## WHAT THE TASK ASKS:
Only the lines below between the ones containing "green brick E5:E6" and "none -> lime slope I7:I8 level 1 top 8", inclusive, are to be reproduced, each exactly as it stands.

## RECORDS TO PROCESS:

┌──

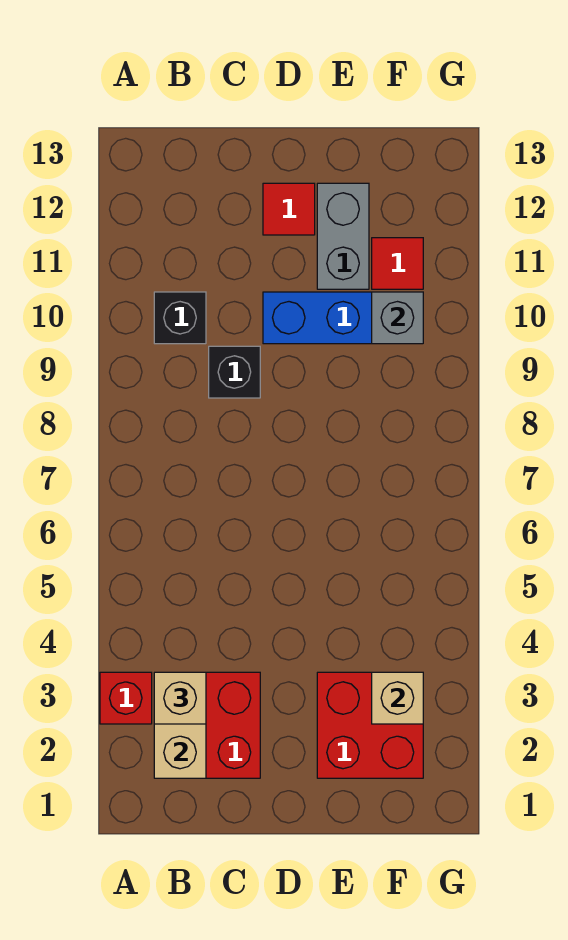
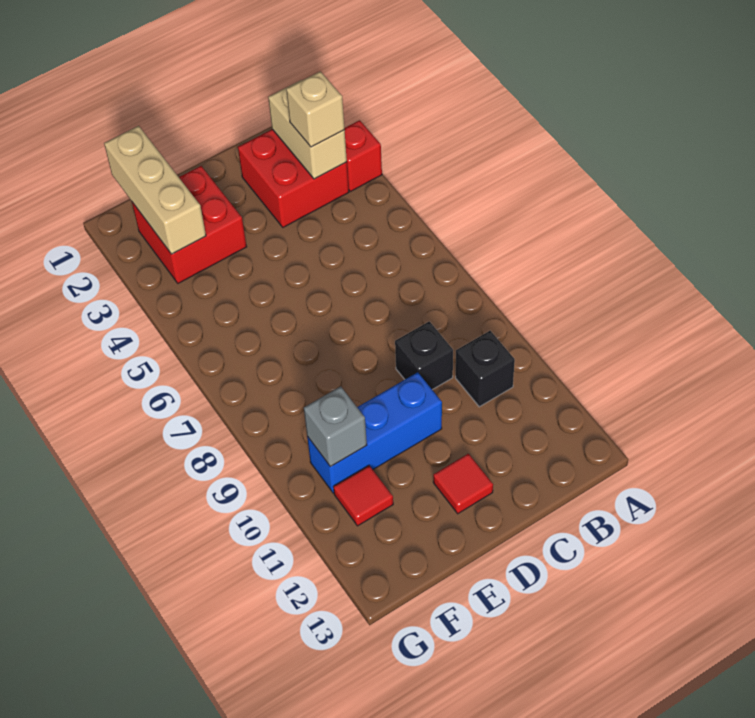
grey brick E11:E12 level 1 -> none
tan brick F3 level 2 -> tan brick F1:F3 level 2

└──
┌──

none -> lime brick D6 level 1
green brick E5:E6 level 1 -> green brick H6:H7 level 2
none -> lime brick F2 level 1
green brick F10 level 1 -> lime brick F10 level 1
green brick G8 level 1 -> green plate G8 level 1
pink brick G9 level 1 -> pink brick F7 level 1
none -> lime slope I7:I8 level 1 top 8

└──

## SOLUTION TO THIS TASK:
green brick E5:E6 level 1 -> green brick H6:H7 level 2
none -> lime brick F2 level 1
green brick F10 level 1 -> lime brick F10 level 1
green brick G8 level 1 -> green plate G8 level 1
pink brick G9 level 1 -> pink brick F7 level 1
none -> lime slope I7:I8 level 1 top 8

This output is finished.